Recorded data
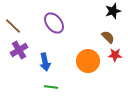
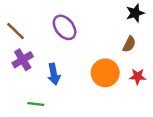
brown semicircle: (108, 37) -> (129, 44), turned 72
red star: (115, 55) -> (138, 76), moved
green line: (51, 87) -> (36, 104), moved

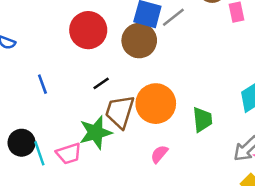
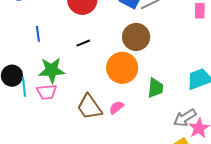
brown circle: (139, 41) -> (136, 37), moved
brown trapezoid: (120, 112) -> (89, 107), moved, turned -64
green star: (96, 133) -> (52, 70), moved

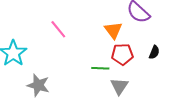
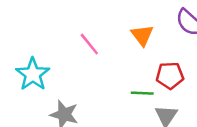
orange triangle: (113, 30) -> (142, 35), moved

■ Exercise details ■
If a line in the entries contains "brown", copy it.

■ Result ■
brown semicircle: (108, 37) -> (129, 44), turned 72
brown circle: (139, 41) -> (136, 37), moved
brown trapezoid: (120, 112) -> (89, 107), moved, turned -64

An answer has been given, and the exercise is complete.